- TASK GOAL
Exactly the lines from the first line of the listing through the line containing "U3: OR 74HC32" should appear in the output, unchanged.
START EXCERPTED RECORDS
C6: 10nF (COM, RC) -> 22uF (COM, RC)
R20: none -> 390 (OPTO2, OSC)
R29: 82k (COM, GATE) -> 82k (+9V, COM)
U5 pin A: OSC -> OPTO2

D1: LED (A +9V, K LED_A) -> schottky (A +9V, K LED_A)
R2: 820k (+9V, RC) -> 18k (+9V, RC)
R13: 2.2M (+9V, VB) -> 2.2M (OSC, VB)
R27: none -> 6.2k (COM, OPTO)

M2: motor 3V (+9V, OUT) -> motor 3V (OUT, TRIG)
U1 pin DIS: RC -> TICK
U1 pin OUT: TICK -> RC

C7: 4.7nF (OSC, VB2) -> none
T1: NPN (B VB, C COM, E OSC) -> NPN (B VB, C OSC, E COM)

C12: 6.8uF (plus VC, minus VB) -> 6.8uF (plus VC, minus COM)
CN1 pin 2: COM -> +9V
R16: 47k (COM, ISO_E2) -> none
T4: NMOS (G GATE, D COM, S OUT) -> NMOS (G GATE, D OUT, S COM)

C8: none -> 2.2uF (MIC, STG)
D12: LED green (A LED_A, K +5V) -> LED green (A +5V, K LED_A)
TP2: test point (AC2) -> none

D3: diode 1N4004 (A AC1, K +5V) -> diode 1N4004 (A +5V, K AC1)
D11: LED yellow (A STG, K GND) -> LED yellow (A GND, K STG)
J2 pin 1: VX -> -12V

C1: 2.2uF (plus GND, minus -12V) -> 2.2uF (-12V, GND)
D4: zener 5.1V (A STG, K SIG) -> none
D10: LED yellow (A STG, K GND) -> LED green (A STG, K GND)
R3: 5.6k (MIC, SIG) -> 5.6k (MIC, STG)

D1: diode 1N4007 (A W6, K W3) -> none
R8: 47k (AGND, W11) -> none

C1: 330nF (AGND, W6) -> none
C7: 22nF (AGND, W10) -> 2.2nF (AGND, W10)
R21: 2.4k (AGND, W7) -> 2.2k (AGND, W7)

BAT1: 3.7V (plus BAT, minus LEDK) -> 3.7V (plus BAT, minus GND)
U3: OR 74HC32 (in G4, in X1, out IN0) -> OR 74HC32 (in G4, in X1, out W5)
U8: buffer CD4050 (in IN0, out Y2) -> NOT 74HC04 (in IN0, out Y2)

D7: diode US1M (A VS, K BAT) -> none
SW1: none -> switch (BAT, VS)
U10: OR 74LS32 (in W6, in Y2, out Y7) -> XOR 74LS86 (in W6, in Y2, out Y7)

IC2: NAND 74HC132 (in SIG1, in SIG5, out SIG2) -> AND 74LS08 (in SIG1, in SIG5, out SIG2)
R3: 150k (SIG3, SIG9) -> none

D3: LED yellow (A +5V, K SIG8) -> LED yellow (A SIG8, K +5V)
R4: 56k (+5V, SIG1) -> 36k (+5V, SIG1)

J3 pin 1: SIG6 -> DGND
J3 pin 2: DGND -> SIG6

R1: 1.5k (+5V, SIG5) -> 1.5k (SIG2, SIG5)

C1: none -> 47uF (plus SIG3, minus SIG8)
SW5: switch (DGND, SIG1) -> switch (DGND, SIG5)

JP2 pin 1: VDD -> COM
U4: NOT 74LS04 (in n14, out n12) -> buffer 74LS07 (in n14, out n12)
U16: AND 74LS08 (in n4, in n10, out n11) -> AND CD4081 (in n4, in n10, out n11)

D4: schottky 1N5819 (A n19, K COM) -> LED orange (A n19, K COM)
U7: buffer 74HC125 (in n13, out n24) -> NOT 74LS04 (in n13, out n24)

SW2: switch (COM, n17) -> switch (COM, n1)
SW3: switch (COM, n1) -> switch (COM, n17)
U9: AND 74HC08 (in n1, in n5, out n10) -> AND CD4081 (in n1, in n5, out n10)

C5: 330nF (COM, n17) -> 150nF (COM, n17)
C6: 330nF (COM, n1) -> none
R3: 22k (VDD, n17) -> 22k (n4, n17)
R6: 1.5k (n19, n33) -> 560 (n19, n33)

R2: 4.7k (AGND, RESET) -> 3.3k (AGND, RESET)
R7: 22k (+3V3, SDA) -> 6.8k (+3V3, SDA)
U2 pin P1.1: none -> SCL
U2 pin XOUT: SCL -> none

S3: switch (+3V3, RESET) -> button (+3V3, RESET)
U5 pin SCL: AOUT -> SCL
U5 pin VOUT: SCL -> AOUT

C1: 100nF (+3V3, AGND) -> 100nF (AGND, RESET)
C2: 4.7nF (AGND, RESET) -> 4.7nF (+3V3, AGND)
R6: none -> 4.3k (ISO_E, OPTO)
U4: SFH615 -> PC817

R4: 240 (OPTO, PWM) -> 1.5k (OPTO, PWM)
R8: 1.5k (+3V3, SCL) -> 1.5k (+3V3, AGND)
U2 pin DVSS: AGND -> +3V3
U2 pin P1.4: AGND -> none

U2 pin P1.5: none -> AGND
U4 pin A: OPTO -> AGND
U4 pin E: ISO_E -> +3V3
END EXCERPTED RECORDS
- WRITTEN ANSWER
C6: 10nF (COM, RC) -> 22uF (COM, RC)
R20: none -> 390 (OPTO2, OSC)
R29: 82k (COM, GATE) -> 82k (+9V, COM)
U5 pin A: OSC -> OPTO2

D1: LED (A +9V, K LED_A) -> schottky (A +9V, K LED_A)
R2: 820k (+9V, RC) -> 18k (+9V, RC)
R13: 2.2M (+9V, VB) -> 2.2M (OSC, VB)
R27: none -> 6.2k (COM, OPTO)

M2: motor 3V (+9V, OUT) -> motor 3V (OUT, TRIG)
U1 pin DIS: RC -> TICK
U1 pin OUT: TICK -> RC

C7: 4.7nF (OSC, VB2) -> none
T1: NPN (B VB, C COM, E OSC) -> NPN (B VB, C OSC, E COM)

C12: 6.8uF (plus VC, minus VB) -> 6.8uF (plus VC, minus COM)
CN1 pin 2: COM -> +9V
R16: 47k (COM, ISO_E2) -> none
T4: NMOS (G GATE, D COM, S OUT) -> NMOS (G GATE, D OUT, S COM)

C8: none -> 2.2uF (MIC, STG)
D12: LED green (A LED_A, K +5V) -> LED green (A +5V, K LED_A)
TP2: test point (AC2) -> none

D3: diode 1N4004 (A AC1, K +5V) -> diode 1N4004 (A +5V, K AC1)
D11: LED yellow (A STG, K GND) -> LED yellow (A GND, K STG)
J2 pin 1: VX -> -12V

C1: 2.2uF (plus GND, minus -12V) -> 2.2uF (-12V, GND)
D4: zener 5.1V (A STG, K SIG) -> none
D10: LED yellow (A STG, K GND) -> LED green (A STG, K GND)
R3: 5.6k (MIC, SIG) -> 5.6k (MIC, STG)

D1: diode 1N4007 (A W6, K W3) -> none
R8: 47k (AGND, W11) -> none

C1: 330nF (AGND, W6) -> none
C7: 22nF (AGND, W10) -> 2.2nF (AGND, W10)
R21: 2.4k (AGND, W7) -> 2.2k (AGND, W7)

BAT1: 3.7V (plus BAT, minus LEDK) -> 3.7V (plus BAT, minus GND)
U3: OR 74HC32 (in G4, in X1, out IN0) -> OR 74HC32 (in G4, in X1, out W5)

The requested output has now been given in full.